What to do -
Update the part of the records that opens with the line containing "173: (400, 170)" and closes with the line containing "190: (405, 196)", replacing every "404" with "410" and leaving all else unchanged.

+++ Raw records +++

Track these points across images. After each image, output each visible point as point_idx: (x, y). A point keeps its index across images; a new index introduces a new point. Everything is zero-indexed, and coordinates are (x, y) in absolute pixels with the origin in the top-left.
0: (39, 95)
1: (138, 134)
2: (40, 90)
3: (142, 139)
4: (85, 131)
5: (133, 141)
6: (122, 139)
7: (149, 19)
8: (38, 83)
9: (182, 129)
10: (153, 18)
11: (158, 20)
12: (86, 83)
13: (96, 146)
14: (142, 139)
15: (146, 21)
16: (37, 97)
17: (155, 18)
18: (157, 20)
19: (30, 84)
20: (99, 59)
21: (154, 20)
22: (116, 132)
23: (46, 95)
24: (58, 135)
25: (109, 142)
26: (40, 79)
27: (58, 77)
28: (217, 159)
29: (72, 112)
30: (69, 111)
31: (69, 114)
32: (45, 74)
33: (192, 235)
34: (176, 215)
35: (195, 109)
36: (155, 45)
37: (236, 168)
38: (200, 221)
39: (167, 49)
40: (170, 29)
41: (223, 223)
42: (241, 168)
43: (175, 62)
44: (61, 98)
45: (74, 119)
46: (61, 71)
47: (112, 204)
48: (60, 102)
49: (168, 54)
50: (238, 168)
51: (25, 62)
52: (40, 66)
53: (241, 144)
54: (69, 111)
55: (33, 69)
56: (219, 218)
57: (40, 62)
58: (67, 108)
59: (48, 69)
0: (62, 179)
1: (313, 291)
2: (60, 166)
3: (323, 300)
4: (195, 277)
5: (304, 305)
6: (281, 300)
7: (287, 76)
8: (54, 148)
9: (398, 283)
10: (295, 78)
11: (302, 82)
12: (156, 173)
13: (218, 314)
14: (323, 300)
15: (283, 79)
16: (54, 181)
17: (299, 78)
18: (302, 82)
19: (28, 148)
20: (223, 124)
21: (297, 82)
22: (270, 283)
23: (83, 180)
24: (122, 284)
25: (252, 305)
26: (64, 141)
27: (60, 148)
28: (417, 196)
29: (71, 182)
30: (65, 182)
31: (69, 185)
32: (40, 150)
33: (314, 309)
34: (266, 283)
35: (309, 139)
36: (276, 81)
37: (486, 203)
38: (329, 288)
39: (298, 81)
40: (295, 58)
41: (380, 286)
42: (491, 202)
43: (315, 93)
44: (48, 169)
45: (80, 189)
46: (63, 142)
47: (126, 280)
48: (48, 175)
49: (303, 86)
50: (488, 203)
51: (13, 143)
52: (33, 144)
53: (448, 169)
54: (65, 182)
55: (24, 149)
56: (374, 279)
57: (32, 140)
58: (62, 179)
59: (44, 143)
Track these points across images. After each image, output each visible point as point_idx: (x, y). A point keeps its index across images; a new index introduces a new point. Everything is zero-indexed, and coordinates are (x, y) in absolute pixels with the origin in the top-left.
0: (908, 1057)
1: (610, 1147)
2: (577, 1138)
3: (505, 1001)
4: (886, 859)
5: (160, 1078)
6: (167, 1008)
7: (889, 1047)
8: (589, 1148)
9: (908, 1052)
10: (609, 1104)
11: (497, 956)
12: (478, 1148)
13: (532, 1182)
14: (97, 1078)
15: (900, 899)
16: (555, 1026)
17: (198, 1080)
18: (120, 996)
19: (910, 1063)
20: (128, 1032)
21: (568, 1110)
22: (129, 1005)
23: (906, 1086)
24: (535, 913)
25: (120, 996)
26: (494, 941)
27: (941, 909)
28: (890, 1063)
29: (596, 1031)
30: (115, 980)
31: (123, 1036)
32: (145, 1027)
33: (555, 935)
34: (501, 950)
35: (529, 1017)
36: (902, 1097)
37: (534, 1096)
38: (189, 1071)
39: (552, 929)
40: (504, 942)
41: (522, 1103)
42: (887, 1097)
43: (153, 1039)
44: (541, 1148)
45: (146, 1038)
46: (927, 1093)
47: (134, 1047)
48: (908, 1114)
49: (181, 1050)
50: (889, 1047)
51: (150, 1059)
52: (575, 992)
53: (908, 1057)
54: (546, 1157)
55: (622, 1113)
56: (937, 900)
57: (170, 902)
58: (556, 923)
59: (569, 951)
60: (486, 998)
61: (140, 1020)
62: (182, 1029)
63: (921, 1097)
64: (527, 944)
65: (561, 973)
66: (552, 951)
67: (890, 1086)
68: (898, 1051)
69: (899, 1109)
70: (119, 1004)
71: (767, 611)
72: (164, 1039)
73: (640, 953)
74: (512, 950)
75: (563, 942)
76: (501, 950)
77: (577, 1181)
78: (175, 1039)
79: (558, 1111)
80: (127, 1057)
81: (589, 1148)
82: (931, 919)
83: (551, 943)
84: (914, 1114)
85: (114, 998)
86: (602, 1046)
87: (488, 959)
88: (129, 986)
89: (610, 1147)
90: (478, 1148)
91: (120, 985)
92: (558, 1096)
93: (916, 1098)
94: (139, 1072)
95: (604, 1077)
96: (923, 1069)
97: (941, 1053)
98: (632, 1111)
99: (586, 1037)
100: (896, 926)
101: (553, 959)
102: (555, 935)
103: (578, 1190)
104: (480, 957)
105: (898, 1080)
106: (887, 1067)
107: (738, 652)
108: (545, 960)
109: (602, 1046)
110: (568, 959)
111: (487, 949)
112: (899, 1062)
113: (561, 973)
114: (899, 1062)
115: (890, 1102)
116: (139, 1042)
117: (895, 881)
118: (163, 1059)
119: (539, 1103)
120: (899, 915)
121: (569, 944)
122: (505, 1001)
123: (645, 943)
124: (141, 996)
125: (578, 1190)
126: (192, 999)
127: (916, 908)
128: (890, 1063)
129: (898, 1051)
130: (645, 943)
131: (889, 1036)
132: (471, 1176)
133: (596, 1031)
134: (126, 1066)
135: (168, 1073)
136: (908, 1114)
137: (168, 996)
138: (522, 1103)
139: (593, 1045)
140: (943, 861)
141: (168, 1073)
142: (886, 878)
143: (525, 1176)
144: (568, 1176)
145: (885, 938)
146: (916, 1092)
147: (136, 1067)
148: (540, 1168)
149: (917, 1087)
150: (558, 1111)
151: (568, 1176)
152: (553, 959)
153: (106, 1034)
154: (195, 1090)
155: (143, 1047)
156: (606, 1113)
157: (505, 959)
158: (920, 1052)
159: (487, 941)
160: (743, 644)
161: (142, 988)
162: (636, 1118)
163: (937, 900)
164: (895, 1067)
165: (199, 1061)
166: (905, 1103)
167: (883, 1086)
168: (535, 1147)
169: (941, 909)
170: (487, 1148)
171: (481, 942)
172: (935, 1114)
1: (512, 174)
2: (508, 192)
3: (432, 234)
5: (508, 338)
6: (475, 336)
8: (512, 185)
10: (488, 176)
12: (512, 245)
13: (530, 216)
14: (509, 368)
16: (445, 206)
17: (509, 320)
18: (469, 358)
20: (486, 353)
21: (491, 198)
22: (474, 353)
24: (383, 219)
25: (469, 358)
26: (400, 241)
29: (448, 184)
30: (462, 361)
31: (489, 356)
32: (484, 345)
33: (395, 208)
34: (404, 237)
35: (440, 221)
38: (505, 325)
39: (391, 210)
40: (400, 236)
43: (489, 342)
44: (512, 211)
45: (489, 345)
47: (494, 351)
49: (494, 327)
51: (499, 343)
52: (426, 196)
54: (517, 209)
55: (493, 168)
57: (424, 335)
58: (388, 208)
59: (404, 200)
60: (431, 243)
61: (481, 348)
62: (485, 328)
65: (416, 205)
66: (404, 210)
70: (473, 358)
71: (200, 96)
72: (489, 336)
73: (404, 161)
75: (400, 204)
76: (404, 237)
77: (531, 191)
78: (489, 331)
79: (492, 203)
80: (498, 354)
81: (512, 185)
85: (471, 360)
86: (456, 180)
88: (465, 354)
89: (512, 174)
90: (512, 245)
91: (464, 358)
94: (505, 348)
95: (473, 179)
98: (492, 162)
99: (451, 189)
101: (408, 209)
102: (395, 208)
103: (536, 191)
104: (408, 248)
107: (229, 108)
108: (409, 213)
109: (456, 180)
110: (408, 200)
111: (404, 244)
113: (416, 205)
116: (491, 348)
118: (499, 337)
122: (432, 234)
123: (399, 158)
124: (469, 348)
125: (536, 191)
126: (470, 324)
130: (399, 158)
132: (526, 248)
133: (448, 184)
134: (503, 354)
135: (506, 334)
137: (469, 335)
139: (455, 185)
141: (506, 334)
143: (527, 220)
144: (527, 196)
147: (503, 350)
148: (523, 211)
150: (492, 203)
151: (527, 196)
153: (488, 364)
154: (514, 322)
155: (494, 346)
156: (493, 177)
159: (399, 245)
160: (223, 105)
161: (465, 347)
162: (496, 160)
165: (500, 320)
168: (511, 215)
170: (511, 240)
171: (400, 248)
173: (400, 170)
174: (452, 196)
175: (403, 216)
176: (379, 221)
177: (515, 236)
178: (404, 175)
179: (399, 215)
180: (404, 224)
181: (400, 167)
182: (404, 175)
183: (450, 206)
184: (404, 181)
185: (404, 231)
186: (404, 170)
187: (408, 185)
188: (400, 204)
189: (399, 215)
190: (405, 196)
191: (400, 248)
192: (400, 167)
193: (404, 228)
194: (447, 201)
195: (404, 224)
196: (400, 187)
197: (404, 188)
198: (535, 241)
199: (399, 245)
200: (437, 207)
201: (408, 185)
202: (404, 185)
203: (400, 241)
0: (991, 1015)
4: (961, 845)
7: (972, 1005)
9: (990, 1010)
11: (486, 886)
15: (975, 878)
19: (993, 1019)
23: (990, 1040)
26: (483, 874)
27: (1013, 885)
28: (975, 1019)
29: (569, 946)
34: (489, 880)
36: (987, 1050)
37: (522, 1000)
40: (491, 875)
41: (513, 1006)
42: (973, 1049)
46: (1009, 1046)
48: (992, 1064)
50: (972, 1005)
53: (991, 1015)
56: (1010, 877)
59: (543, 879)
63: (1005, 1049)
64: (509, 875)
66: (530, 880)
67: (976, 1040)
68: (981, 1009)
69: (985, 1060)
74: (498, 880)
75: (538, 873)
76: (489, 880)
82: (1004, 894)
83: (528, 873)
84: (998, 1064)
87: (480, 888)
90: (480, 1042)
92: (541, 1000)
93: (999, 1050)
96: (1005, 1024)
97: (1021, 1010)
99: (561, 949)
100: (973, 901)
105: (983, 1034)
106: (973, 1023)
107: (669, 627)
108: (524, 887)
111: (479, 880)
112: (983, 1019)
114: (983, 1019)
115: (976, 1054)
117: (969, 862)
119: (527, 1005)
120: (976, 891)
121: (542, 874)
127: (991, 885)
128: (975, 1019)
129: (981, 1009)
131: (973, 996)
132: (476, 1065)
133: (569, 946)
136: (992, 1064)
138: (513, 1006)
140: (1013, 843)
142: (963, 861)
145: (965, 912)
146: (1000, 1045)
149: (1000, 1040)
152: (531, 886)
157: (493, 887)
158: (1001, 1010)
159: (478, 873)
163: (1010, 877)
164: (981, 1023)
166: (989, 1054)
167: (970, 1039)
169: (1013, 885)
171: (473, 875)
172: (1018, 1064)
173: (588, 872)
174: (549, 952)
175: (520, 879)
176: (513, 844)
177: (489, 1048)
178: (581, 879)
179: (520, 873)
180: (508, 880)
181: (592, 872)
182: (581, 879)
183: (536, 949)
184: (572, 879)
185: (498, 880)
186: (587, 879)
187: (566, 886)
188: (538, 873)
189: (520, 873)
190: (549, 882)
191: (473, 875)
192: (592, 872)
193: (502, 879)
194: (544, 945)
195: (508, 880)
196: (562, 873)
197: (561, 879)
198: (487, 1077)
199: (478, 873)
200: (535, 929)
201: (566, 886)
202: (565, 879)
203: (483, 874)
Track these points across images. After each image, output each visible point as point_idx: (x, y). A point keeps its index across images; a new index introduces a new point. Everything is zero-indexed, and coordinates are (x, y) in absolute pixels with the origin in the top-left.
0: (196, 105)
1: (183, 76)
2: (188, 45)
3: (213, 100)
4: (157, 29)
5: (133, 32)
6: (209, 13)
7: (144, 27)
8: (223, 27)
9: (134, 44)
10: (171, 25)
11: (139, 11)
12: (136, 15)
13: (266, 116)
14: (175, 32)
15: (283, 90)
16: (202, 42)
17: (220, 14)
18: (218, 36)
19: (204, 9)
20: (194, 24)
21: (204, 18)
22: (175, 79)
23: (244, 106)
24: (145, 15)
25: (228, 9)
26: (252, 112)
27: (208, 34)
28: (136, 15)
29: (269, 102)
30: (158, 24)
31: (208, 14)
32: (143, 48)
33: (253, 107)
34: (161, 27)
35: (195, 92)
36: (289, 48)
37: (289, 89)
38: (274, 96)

+++

Solution to this exercise -
173: (400, 170)
174: (452, 196)
175: (403, 216)
176: (379, 221)
177: (515, 236)
178: (410, 175)
179: (399, 215)
180: (410, 224)
181: (400, 167)
182: (410, 175)
183: (450, 206)
184: (410, 181)
185: (410, 231)
186: (410, 170)
187: (408, 185)
188: (400, 204)
189: (399, 215)
190: (405, 196)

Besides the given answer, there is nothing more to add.